Assigned task —
All lines from the first one in the listing below to the one holding "RFID1 pin IRQ: GP21 -> GP8", inclusive, are to be copied exactly.

Data excerpts —
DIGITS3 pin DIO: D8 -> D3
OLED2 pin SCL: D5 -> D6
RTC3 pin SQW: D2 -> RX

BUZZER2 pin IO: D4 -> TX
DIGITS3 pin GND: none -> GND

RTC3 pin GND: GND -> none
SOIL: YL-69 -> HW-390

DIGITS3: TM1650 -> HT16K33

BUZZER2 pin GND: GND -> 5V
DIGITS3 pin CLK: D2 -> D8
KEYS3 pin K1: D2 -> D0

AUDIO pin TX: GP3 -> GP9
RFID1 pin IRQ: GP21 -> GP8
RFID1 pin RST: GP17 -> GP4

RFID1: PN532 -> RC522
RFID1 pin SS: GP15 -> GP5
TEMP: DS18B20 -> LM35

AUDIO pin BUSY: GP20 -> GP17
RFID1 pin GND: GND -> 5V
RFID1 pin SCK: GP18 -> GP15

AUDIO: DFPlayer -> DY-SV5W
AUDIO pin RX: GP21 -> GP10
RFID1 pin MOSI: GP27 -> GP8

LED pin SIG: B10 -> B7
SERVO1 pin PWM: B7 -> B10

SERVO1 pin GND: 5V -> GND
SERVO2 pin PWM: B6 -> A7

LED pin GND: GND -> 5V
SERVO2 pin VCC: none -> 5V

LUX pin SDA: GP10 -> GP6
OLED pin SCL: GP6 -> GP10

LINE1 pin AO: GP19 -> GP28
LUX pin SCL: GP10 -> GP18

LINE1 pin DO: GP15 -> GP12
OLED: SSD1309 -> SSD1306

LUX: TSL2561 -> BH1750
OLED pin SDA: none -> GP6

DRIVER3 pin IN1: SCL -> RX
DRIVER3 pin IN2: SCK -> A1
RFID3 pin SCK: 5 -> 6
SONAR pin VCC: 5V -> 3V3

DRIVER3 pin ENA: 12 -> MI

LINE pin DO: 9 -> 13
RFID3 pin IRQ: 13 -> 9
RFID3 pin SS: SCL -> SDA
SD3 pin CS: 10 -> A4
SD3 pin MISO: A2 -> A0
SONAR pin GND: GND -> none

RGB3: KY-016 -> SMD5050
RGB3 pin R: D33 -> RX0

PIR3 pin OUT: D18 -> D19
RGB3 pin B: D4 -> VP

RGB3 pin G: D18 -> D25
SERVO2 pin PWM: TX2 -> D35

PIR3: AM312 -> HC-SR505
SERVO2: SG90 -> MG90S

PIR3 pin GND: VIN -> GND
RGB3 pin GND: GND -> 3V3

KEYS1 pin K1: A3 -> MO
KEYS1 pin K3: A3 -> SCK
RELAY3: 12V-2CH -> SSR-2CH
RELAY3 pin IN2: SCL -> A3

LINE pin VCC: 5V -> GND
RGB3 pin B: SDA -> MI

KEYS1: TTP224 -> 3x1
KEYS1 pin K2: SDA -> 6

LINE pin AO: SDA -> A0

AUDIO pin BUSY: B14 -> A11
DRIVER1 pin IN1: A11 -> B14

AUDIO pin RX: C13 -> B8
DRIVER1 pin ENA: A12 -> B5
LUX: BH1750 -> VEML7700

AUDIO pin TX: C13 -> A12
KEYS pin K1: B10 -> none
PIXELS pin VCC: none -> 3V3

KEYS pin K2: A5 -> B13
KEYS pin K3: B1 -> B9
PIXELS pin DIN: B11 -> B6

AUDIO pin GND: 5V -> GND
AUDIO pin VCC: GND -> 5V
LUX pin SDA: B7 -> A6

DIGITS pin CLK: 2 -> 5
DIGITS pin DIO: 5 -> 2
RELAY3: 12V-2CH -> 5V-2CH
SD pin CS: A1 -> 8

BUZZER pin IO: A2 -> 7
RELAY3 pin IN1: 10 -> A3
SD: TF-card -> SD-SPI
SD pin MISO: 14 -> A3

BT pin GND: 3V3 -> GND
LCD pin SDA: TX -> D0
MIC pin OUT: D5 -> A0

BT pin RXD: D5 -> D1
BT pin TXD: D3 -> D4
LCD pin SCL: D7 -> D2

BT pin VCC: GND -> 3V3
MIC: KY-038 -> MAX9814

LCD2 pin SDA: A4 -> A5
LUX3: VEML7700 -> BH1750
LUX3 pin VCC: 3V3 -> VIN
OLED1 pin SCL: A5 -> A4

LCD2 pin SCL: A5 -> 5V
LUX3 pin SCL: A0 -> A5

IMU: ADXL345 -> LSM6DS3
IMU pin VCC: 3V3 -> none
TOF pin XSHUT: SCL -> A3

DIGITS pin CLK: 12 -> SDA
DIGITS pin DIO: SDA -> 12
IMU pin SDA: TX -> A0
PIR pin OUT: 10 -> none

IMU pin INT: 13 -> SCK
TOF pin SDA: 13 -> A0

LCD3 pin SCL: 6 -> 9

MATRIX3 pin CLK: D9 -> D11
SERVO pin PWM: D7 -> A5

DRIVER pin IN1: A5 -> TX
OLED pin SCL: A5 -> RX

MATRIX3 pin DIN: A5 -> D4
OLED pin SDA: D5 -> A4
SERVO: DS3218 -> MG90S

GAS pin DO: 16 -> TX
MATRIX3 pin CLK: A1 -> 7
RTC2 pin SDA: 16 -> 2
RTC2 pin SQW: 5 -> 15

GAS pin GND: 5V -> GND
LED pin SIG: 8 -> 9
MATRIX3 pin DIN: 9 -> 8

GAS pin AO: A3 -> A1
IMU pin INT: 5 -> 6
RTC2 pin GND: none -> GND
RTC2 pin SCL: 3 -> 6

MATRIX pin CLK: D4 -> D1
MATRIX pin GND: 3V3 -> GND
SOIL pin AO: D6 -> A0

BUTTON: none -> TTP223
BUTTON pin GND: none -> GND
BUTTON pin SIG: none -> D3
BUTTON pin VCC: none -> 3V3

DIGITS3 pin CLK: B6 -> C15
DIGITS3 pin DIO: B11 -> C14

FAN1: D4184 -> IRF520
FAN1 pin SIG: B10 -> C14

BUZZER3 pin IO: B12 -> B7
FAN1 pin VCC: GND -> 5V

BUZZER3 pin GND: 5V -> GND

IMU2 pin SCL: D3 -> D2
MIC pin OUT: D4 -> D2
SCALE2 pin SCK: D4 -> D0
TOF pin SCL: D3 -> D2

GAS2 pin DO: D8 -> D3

Solution for this task —
DIGITS3 pin DIO: D8 -> D3
OLED2 pin SCL: D5 -> D6
RTC3 pin SQW: D2 -> RX

BUZZER2 pin IO: D4 -> TX
DIGITS3 pin GND: none -> GND

RTC3 pin GND: GND -> none
SOIL: YL-69 -> HW-390

DIGITS3: TM1650 -> HT16K33

BUZZER2 pin GND: GND -> 5V
DIGITS3 pin CLK: D2 -> D8
KEYS3 pin K1: D2 -> D0

AUDIO pin TX: GP3 -> GP9
RFID1 pin IRQ: GP21 -> GP8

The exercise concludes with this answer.